Revision comparison data:

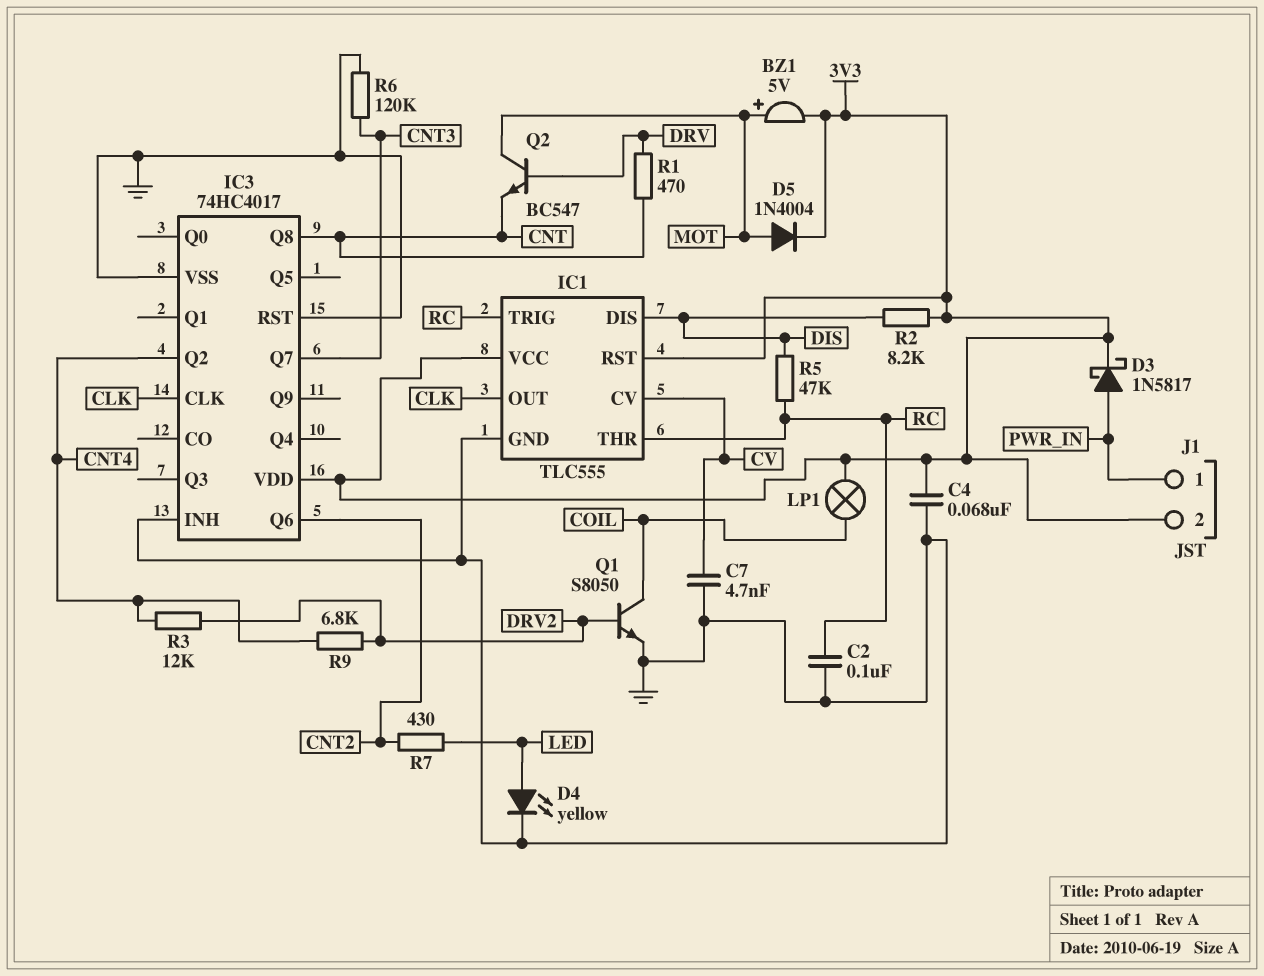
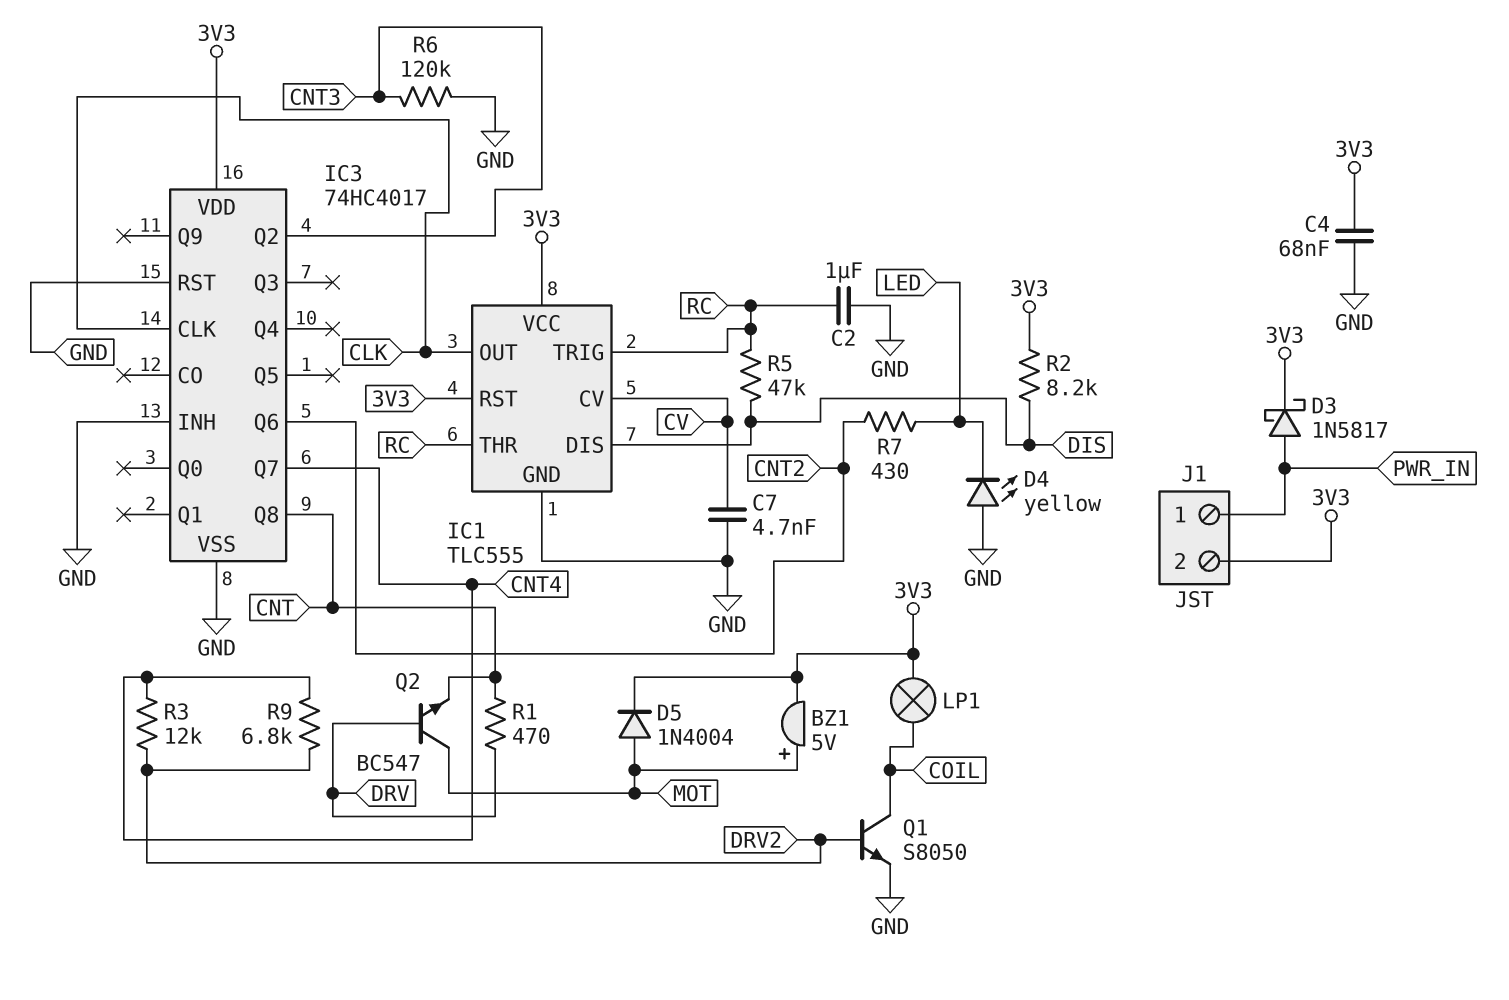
C2: 100nF (GND, RC) -> 1uF (GND, RC)
D4: LED yellow (A LED, K GND) -> LED yellow (A GND, K LED)
IC3 pin Q2: CNT4 -> CNT3
IC3 pin Q7: CNT3 -> CNT4

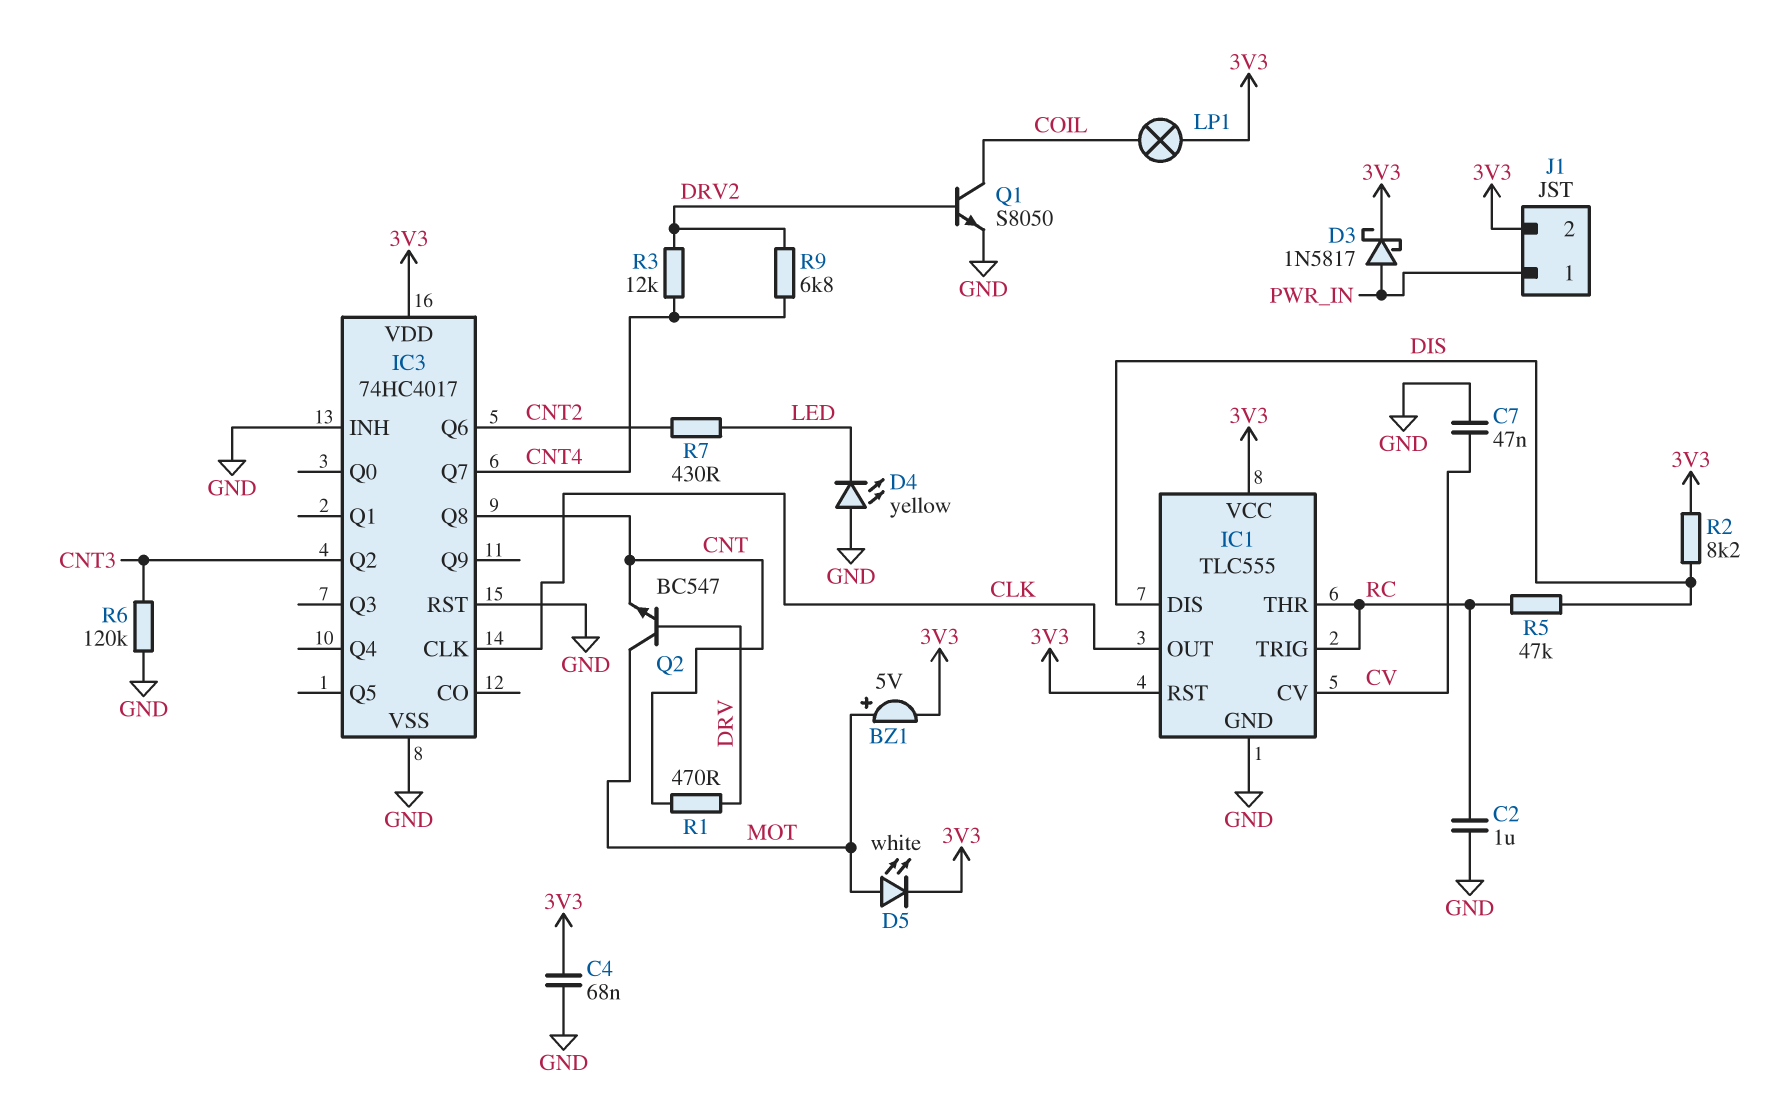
C7: 4.7nF (CV, GND) -> 47nF (CV, GND)
D5: diode 1N4004 (A MOT, K 3V3) -> LED white (A MOT, K 3V3)

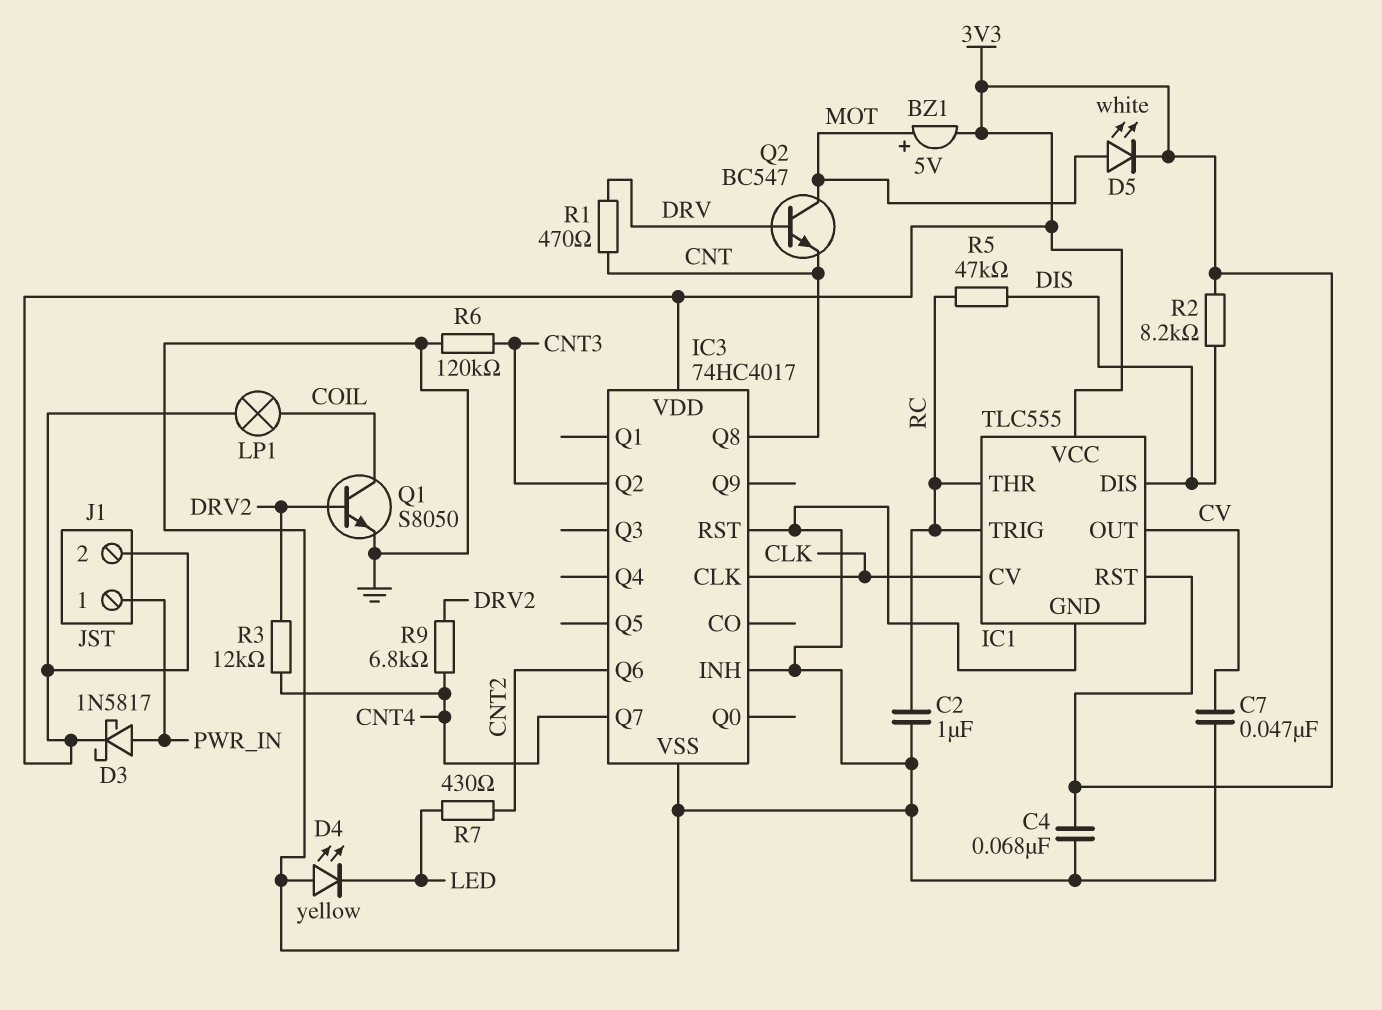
IC1 pin CV: CV -> CLK
IC1 pin OUT: CLK -> CV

WHAT YOU SHOULD DO: What is needed is a word-for-word repeat of every line from the line with "IC3 pin Q7: CNT3 -> CNT4" to the end of the entries above; leave out the pictures.

ANSWER TO THIS PROBLEM:
IC3 pin Q7: CNT3 -> CNT4

C7: 4.7nF (CV, GND) -> 47nF (CV, GND)
D5: diode 1N4004 (A MOT, K 3V3) -> LED white (A MOT, K 3V3)

IC1 pin CV: CV -> CLK
IC1 pin OUT: CLK -> CV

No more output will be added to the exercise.